*Dataset content*

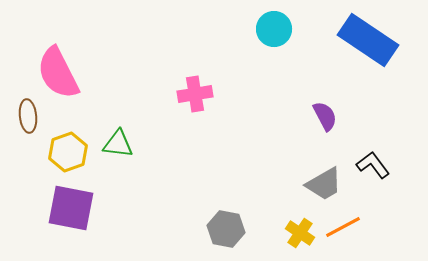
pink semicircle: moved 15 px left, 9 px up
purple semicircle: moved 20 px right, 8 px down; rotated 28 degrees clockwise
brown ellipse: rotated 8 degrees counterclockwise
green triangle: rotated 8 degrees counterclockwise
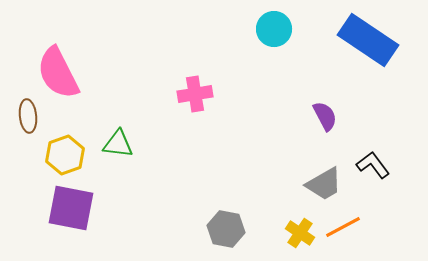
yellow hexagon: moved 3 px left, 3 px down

*Work to complete*
Reproduce every line of the material above word for word, omitting the pictures.

*Complete response*
pink semicircle: moved 15 px left, 9 px up
purple semicircle: moved 20 px right, 8 px down; rotated 28 degrees clockwise
brown ellipse: rotated 8 degrees counterclockwise
green triangle: rotated 8 degrees counterclockwise
yellow hexagon: moved 3 px left, 3 px down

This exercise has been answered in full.